**YOUR INSTRUCTIONS**
Nothing but the lines from the one with "green screwdriver: 5 -> 4" through the end of the data should be set down, each exactly as written, and no picture should be included.

[Object state comparisons]
----------------

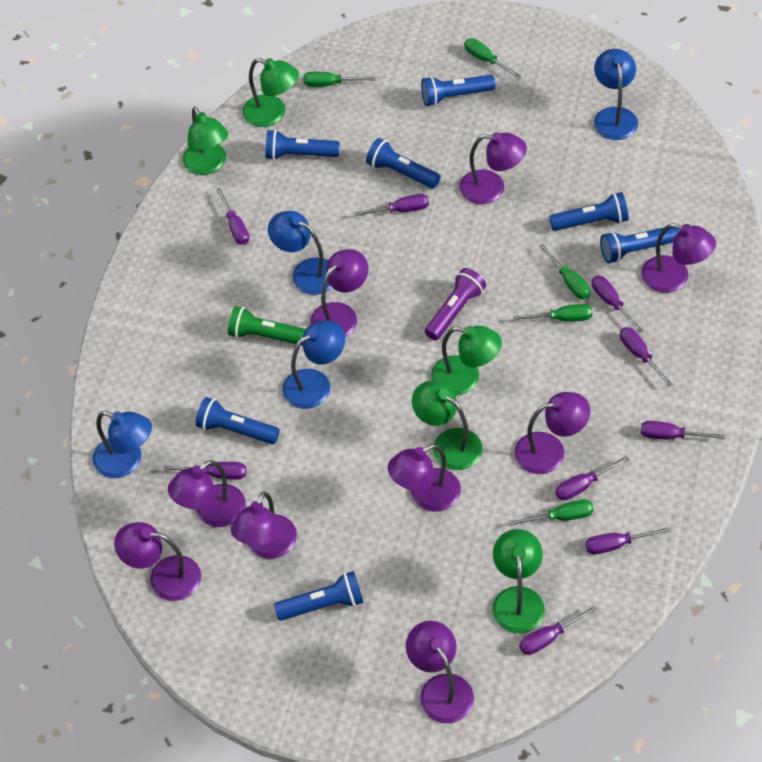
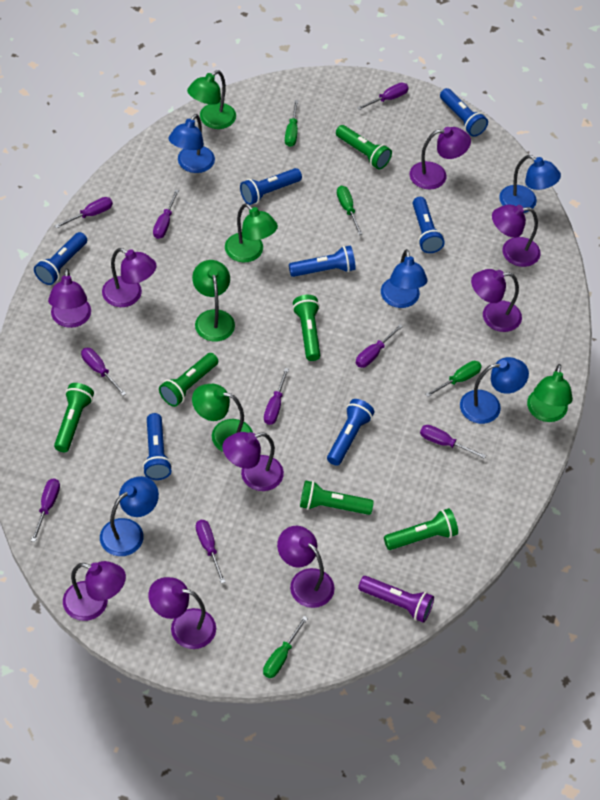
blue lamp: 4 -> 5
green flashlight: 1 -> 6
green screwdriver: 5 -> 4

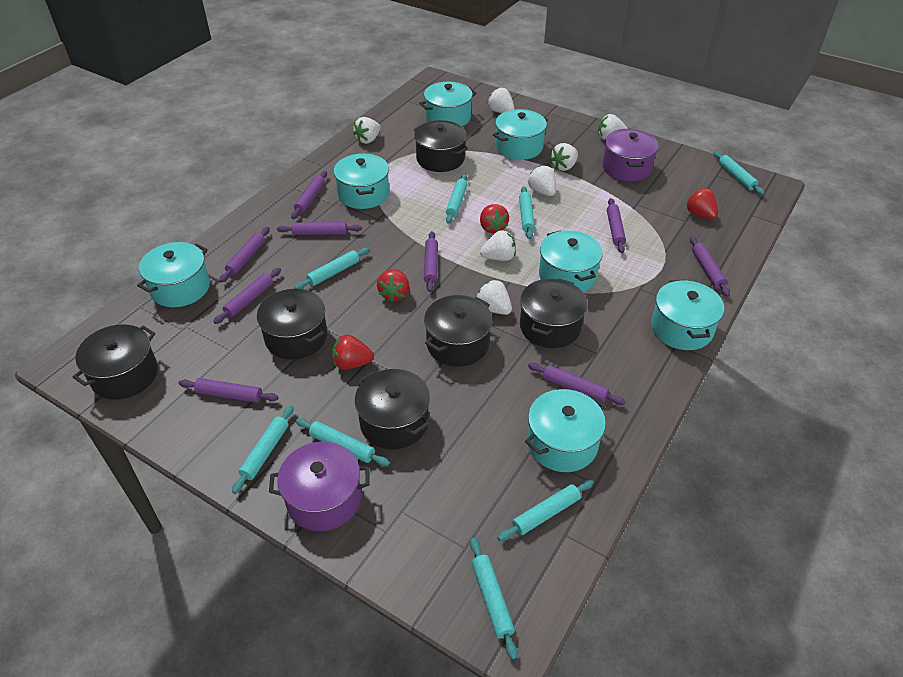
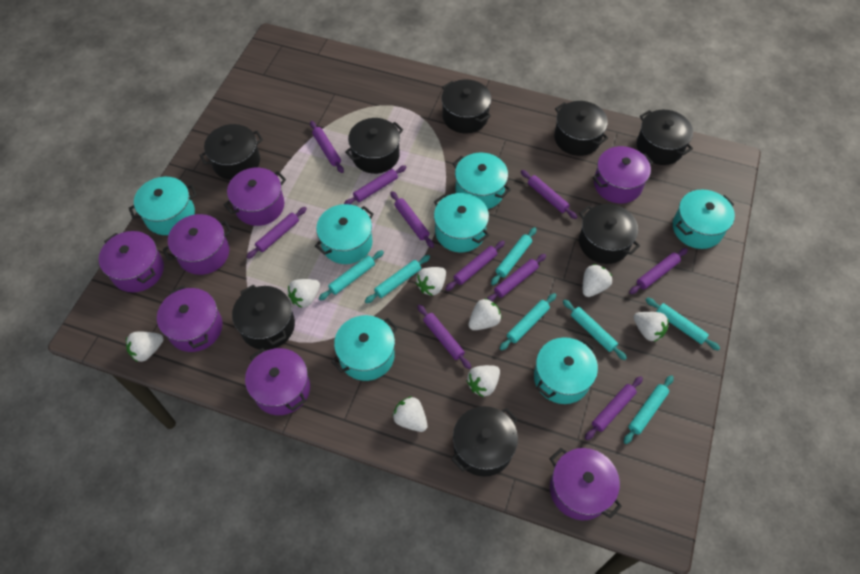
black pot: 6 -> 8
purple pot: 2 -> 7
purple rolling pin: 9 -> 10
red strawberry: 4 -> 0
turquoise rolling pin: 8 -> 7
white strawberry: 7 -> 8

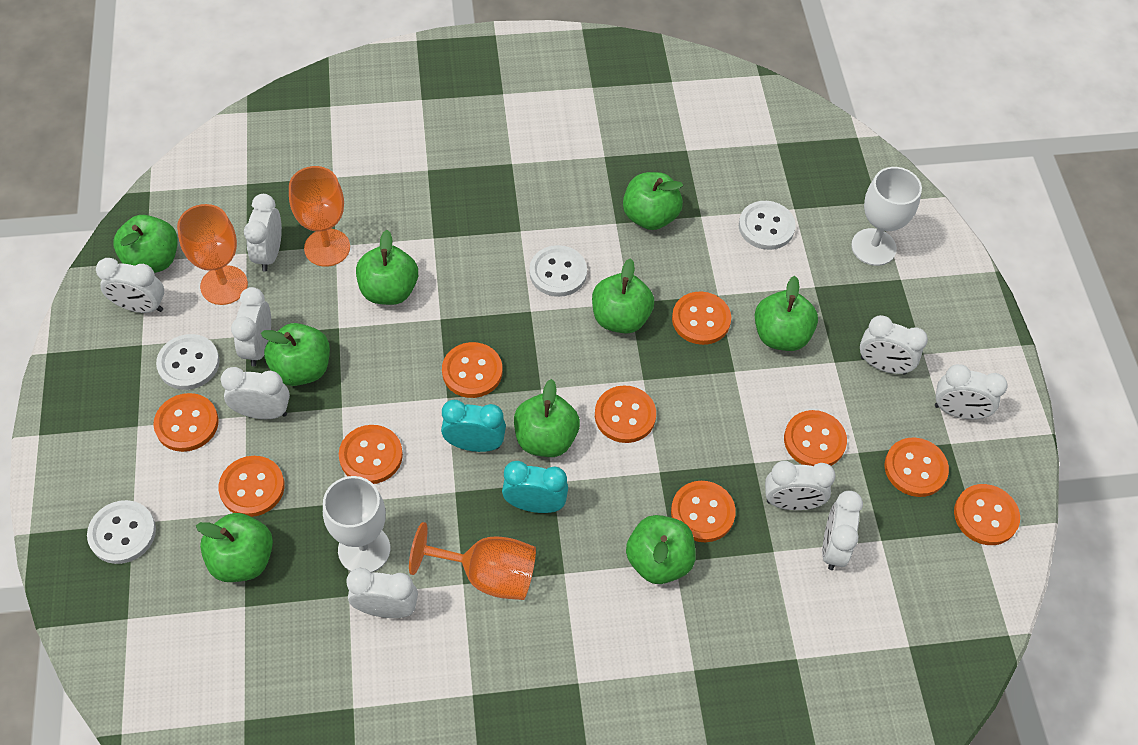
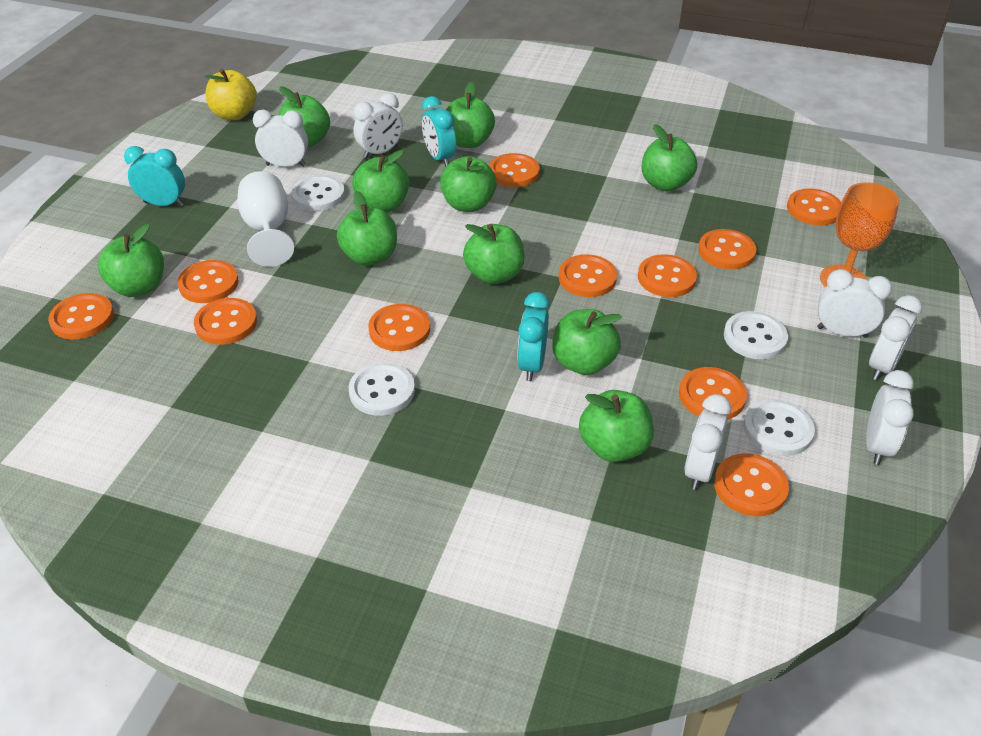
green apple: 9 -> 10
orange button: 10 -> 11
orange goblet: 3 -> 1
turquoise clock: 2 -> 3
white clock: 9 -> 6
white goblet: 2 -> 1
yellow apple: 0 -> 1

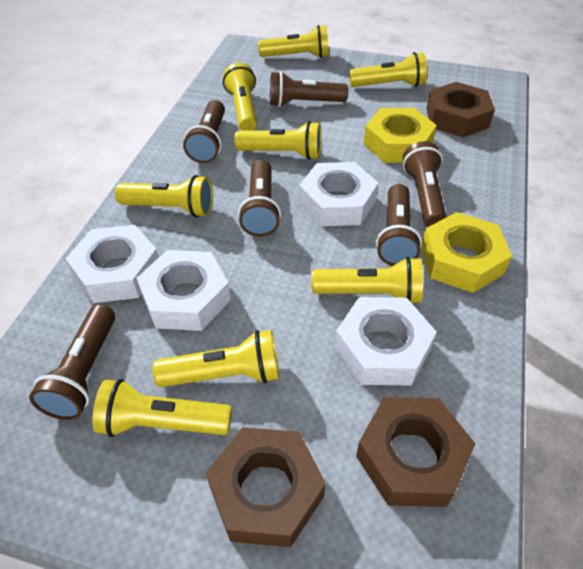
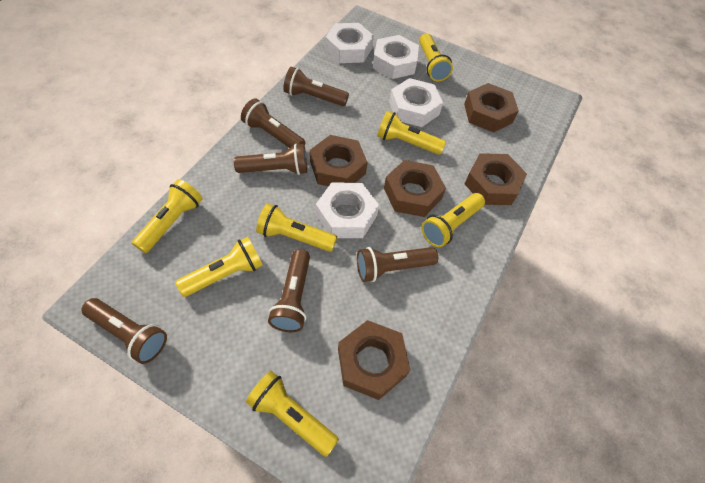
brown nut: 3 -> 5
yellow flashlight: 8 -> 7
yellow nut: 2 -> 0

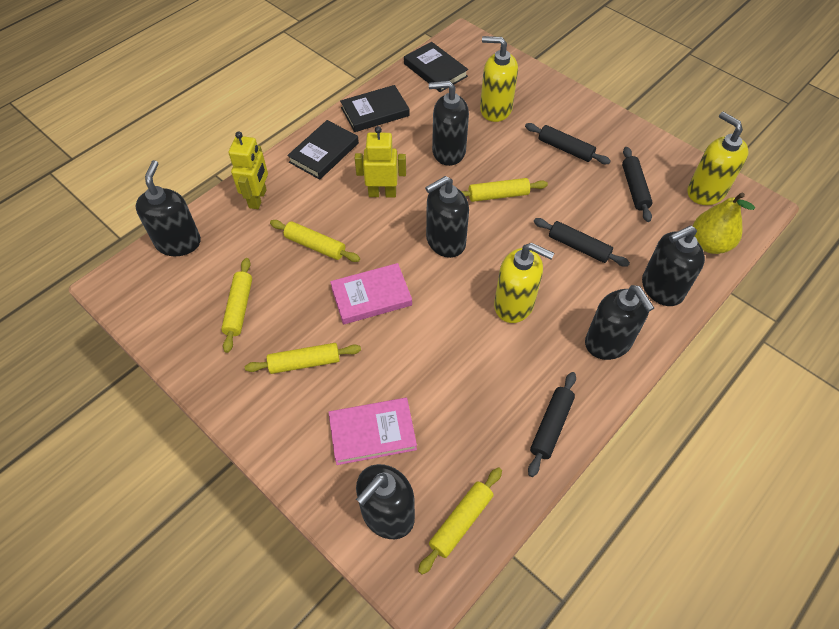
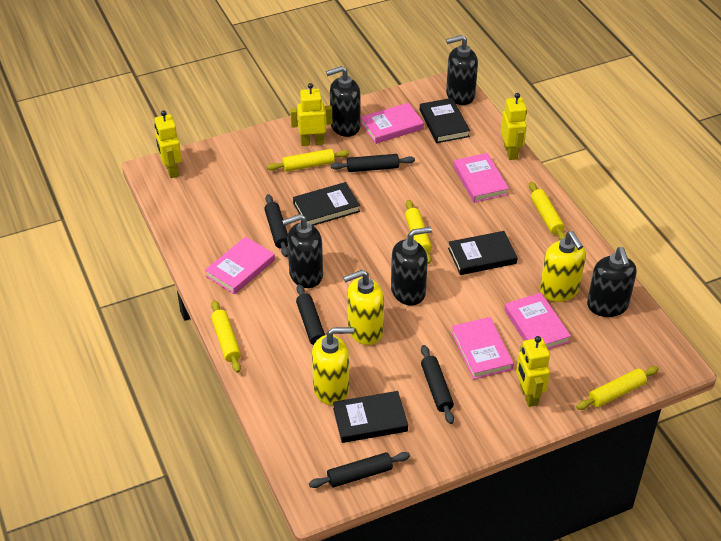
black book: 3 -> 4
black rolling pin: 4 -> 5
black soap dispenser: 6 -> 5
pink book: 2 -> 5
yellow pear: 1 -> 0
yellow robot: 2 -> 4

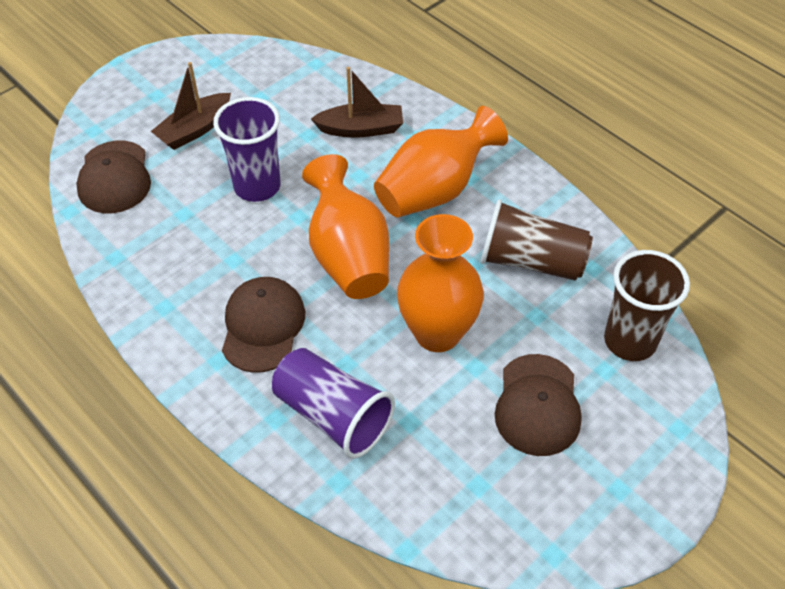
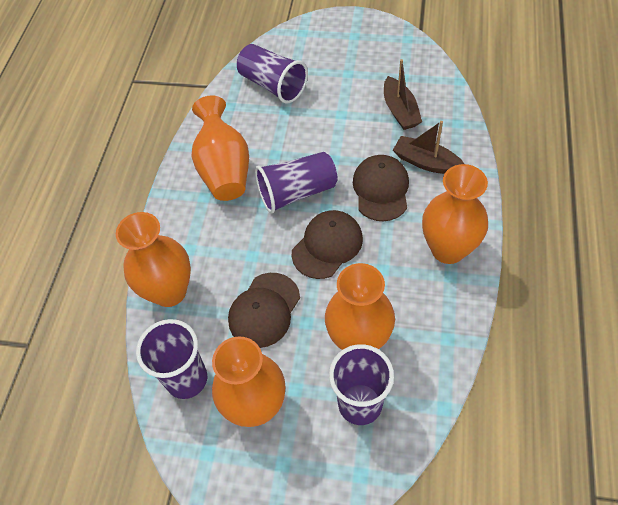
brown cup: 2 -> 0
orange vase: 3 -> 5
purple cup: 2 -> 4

----------------

**ANSWER TO THIS TASK**
green screwdriver: 5 -> 4

black pot: 6 -> 8
purple pot: 2 -> 7
purple rolling pin: 9 -> 10
red strawberry: 4 -> 0
turquoise rolling pin: 8 -> 7
white strawberry: 7 -> 8

green apple: 9 -> 10
orange button: 10 -> 11
orange goblet: 3 -> 1
turquoise clock: 2 -> 3
white clock: 9 -> 6
white goblet: 2 -> 1
yellow apple: 0 -> 1

brown nut: 3 -> 5
yellow flashlight: 8 -> 7
yellow nut: 2 -> 0

black book: 3 -> 4
black rolling pin: 4 -> 5
black soap dispenser: 6 -> 5
pink book: 2 -> 5
yellow pear: 1 -> 0
yellow robot: 2 -> 4

brown cup: 2 -> 0
orange vase: 3 -> 5
purple cup: 2 -> 4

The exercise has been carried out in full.